● **Data provided**
>> begin

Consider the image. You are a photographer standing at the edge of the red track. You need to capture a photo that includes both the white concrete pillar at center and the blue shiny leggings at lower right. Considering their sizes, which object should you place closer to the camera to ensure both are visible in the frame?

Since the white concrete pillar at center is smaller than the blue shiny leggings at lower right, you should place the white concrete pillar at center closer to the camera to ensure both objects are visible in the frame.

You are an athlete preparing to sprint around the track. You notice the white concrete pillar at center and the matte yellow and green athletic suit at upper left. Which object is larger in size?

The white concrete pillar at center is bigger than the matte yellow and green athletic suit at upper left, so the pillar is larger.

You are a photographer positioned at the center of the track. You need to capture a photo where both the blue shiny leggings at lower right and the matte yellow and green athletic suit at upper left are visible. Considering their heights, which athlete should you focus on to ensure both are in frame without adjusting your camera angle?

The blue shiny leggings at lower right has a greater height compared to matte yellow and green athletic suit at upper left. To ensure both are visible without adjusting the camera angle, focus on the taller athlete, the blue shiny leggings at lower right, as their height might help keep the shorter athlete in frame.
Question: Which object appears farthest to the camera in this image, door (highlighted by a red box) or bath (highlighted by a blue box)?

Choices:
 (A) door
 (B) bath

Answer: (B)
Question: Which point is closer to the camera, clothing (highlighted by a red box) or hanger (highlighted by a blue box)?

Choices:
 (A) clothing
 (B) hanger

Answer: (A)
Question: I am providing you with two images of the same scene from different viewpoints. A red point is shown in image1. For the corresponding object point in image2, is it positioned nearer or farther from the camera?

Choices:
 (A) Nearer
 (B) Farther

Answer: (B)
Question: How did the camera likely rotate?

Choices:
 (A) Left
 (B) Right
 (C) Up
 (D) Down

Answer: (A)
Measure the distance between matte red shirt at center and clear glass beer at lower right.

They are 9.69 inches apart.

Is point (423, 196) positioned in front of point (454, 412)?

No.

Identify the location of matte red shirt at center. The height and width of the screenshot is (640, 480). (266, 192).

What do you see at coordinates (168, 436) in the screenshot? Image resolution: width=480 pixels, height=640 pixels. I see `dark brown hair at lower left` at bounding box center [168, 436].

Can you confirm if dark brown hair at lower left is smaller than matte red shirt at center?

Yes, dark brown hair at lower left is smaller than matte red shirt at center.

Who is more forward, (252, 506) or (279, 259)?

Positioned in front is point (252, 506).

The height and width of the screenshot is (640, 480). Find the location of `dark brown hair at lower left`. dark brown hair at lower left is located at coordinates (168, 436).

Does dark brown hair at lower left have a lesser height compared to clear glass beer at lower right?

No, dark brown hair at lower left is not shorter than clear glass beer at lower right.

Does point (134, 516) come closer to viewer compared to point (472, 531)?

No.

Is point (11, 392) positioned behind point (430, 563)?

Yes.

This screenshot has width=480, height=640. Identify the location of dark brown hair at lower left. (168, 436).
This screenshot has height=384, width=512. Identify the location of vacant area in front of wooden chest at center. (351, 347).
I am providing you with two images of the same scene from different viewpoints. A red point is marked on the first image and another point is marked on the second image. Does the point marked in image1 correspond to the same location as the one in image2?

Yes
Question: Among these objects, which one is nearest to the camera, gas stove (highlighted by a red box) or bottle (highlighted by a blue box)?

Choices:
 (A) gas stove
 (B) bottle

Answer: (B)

>> end

● **Direction**
Count the lines in the entries above that contain the word "their". Reply with the number only.

● **Result of this exercise**
3